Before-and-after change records
────────────────────
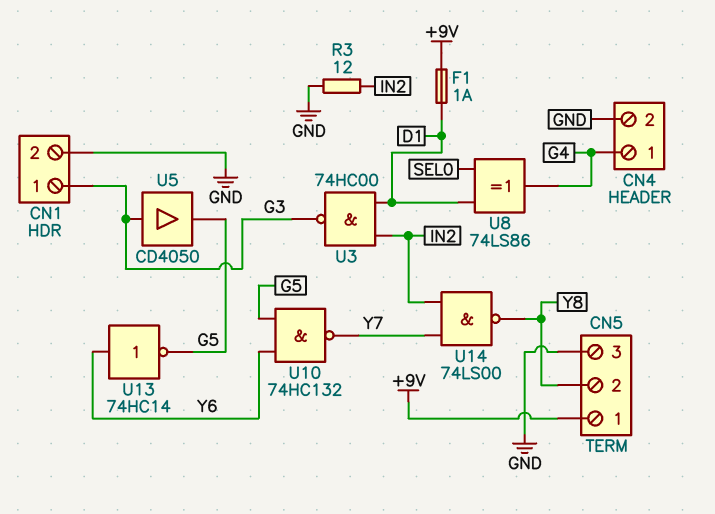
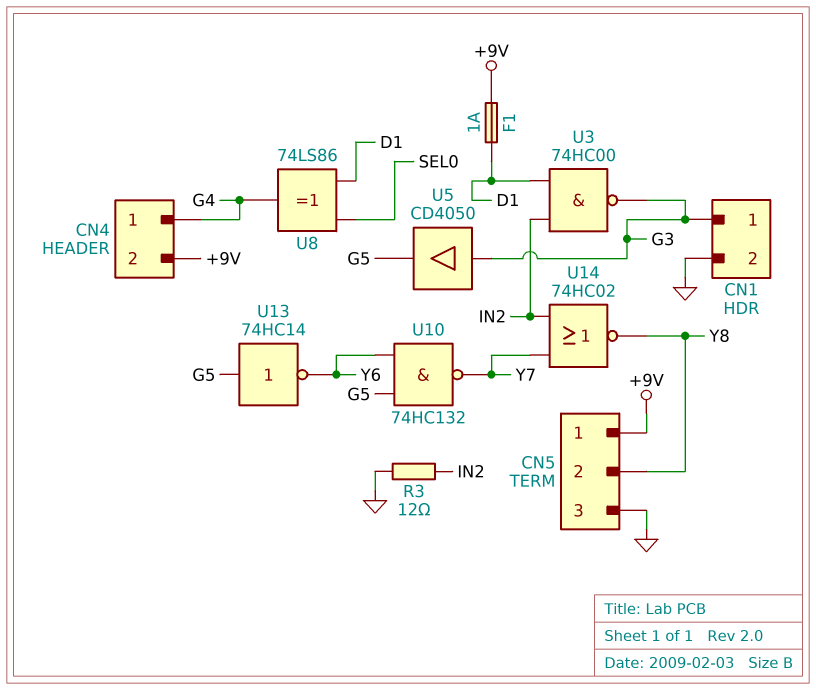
CN4 pin 2: GND -> +9V
U13: NOT 74HC14 (in Y6, out G5) -> NOT 74HC14 (in G5, out Y6)
U14: NAND 74LS00 (in IN2, in Y7, out Y8) -> NOR 74HC02 (in IN2, in Y7, out Y8)

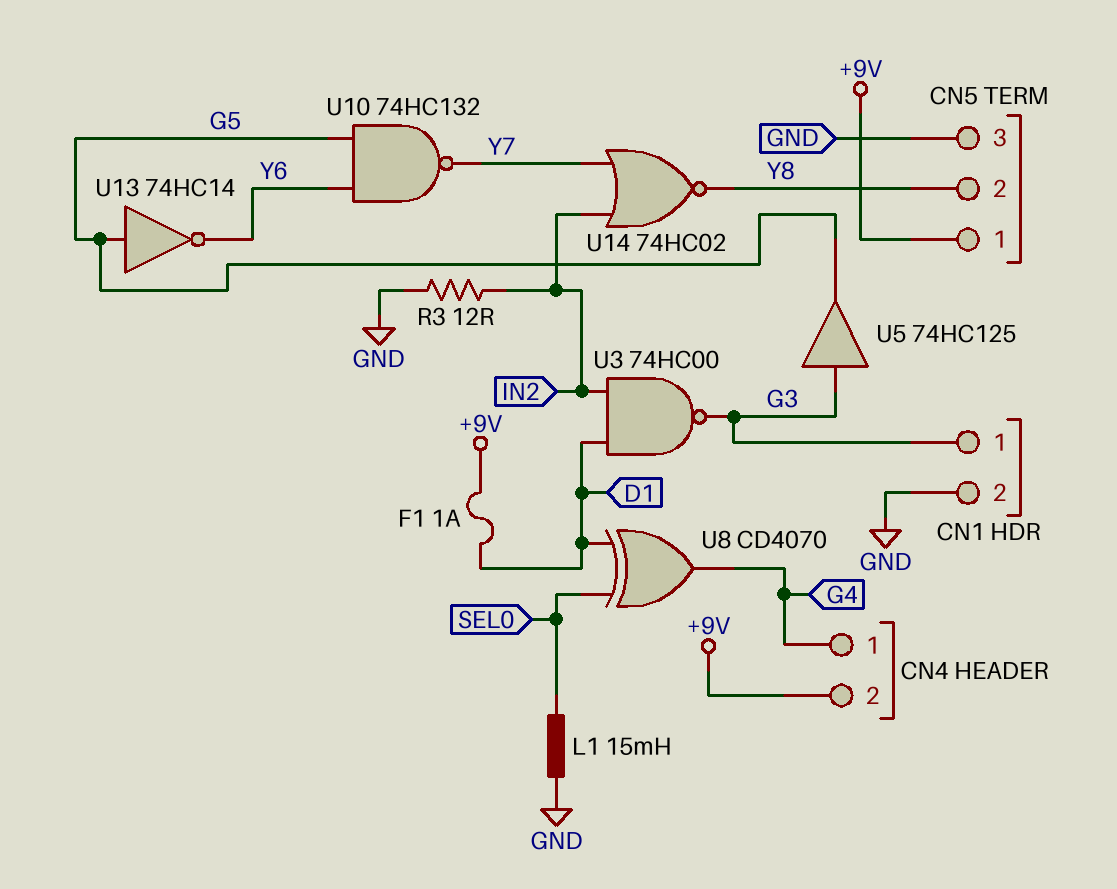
L1: none -> 15mH (GND, SEL0)
U5: buffer CD4050 (in G3, out G5) -> buffer 74HC125 (in G3, out G5)
U8: XOR 74LS86 (in D1, in SEL0, out G4) -> XOR CD4070 (in D1, in SEL0, out G4)

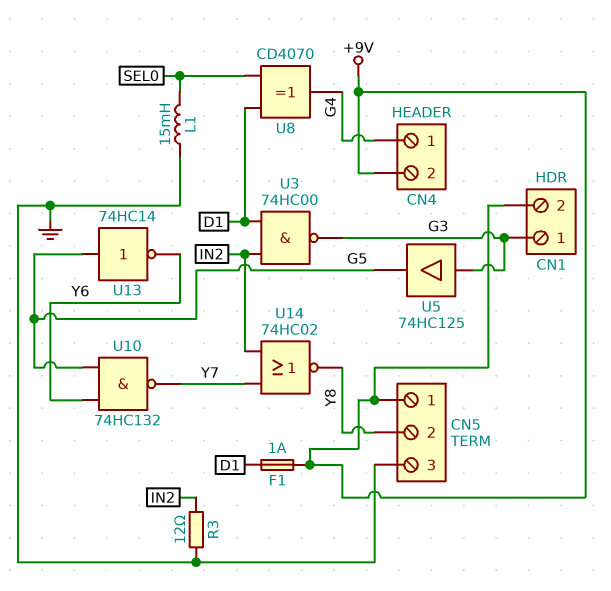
CN1 pin 2: GND -> +9V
────────────────────
* What you are asked to do *
Could you transcribe exactly the lines from the one with "U14: NAND 74LS00" through the end of the data, both ends included, and nothing else, skipping the pictures?

* Written solution *
U14: NAND 74LS00 (in IN2, in Y7, out Y8) -> NOR 74HC02 (in IN2, in Y7, out Y8)

L1: none -> 15mH (GND, SEL0)
U5: buffer CD4050 (in G3, out G5) -> buffer 74HC125 (in G3, out G5)
U8: XOR 74LS86 (in D1, in SEL0, out G4) -> XOR CD4070 (in D1, in SEL0, out G4)

CN1 pin 2: GND -> +9V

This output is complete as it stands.